• [Exercise]: Copy exactly the lines from the one containing "STEPPER1 pin IN2: D23 -> RX2" through the last line of the records below, including both, and leave out any pictures.

==========

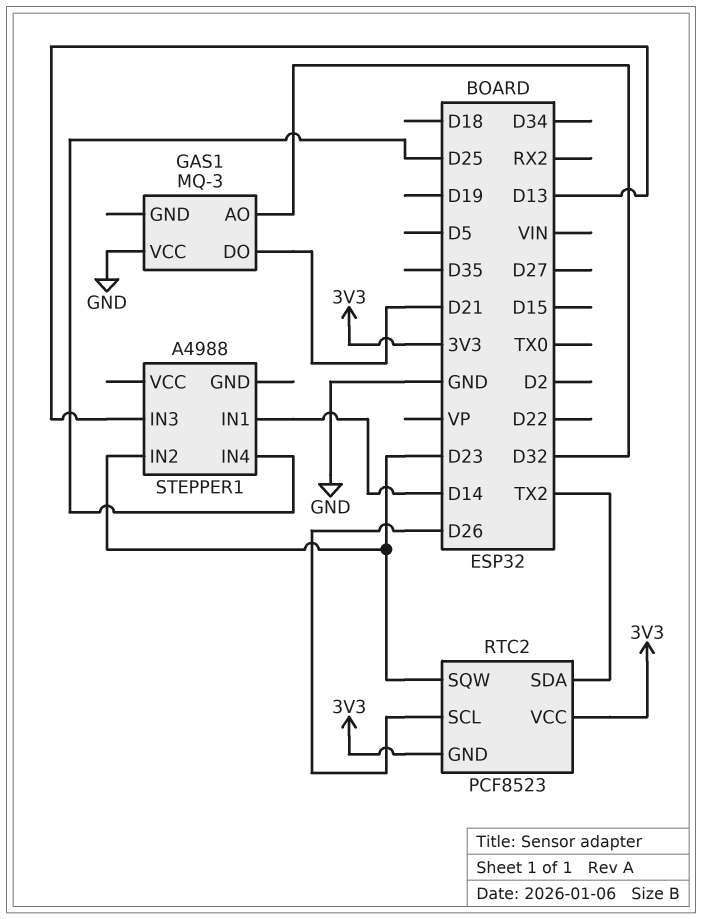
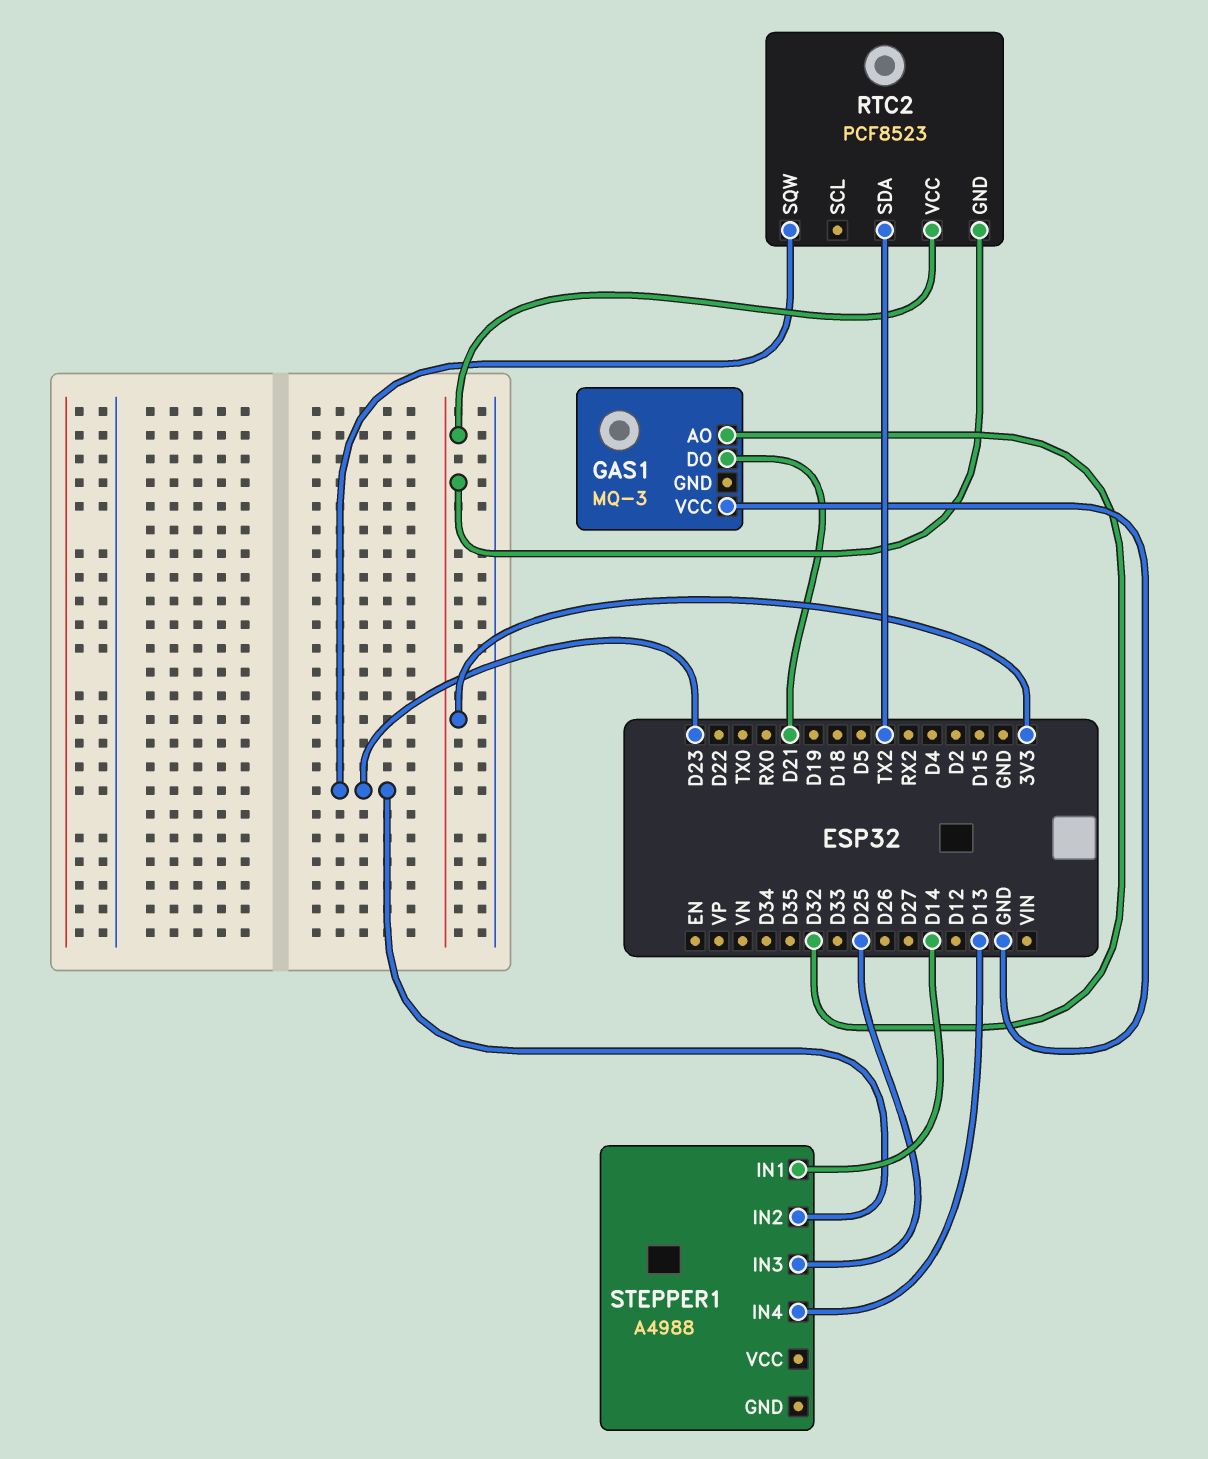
RTC2 pin SCL: D26 -> none
STEPPER1 pin IN3: D13 -> D25
STEPPER1 pin IN4: D25 -> D13

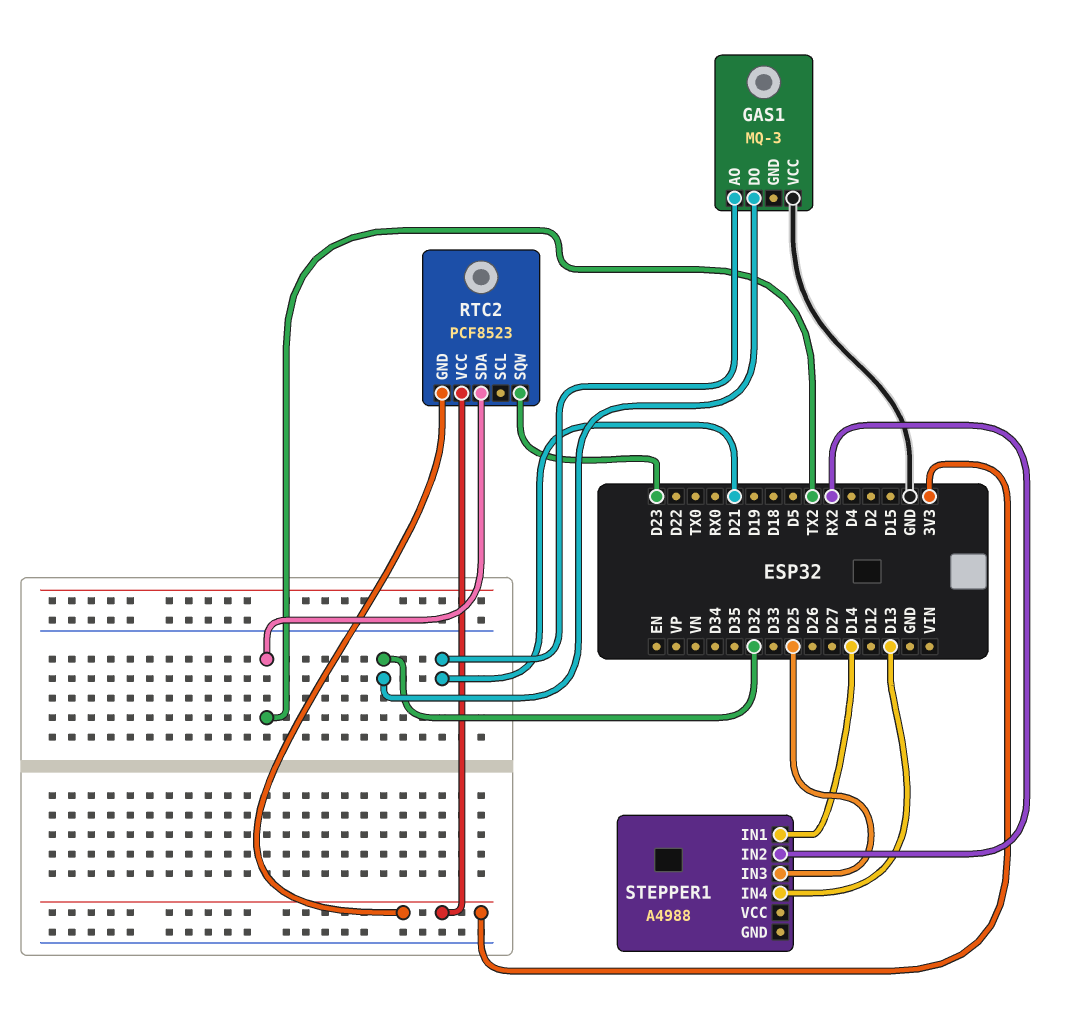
GAS1 pin AO: D32 -> D21
GAS1 pin DO: D21 -> D32
STEPPER1 pin IN2: D23 -> RX2

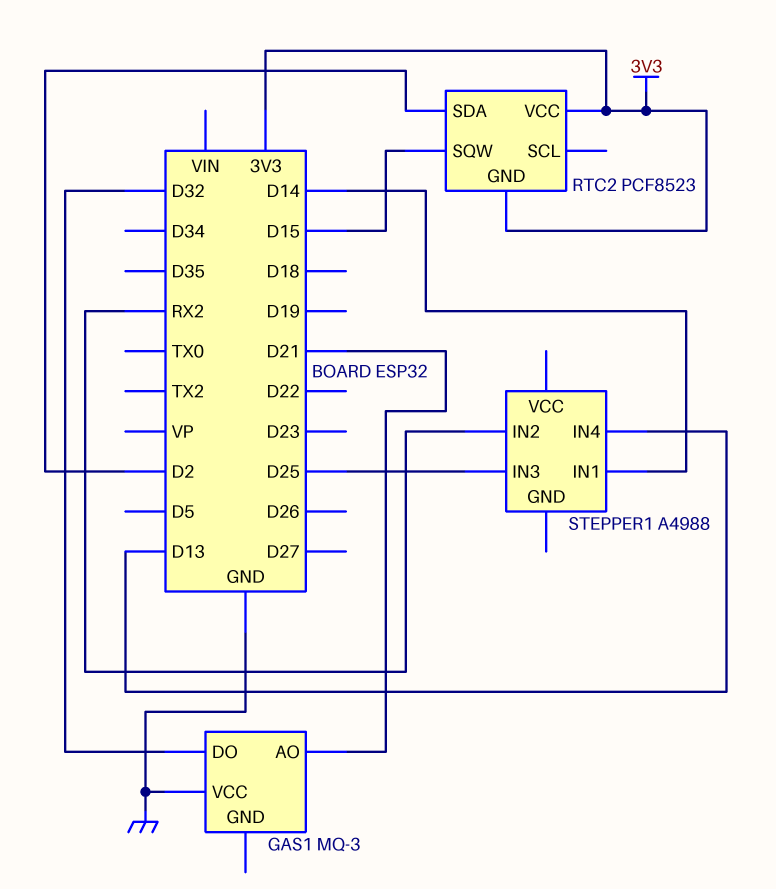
RTC2 pin SDA: TX2 -> D2
RTC2 pin SQW: D23 -> D15

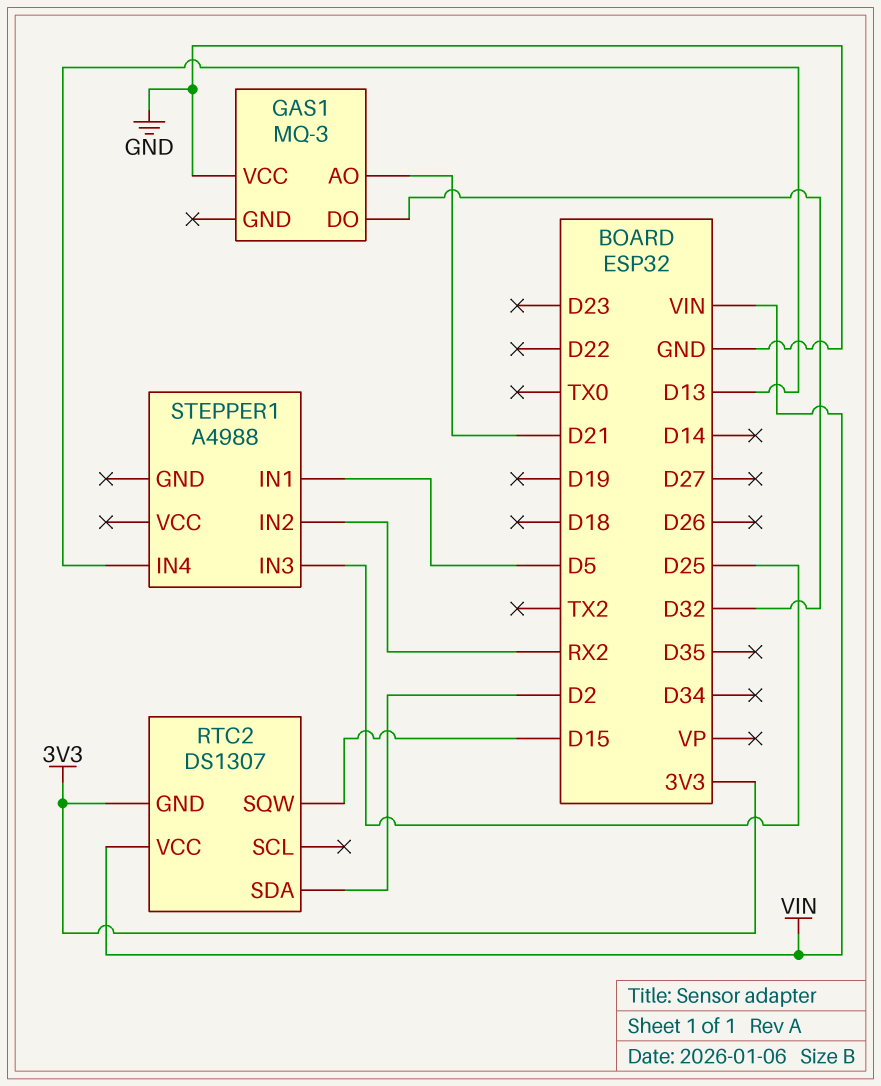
RTC2: PCF8523 -> DS1307
RTC2 pin VCC: 3V3 -> VIN
STEPPER1 pin IN1: D14 -> D5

==========

• [Task output]:
STEPPER1 pin IN2: D23 -> RX2

RTC2 pin SDA: TX2 -> D2
RTC2 pin SQW: D23 -> D15

RTC2: PCF8523 -> DS1307
RTC2 pin VCC: 3V3 -> VIN
STEPPER1 pin IN1: D14 -> D5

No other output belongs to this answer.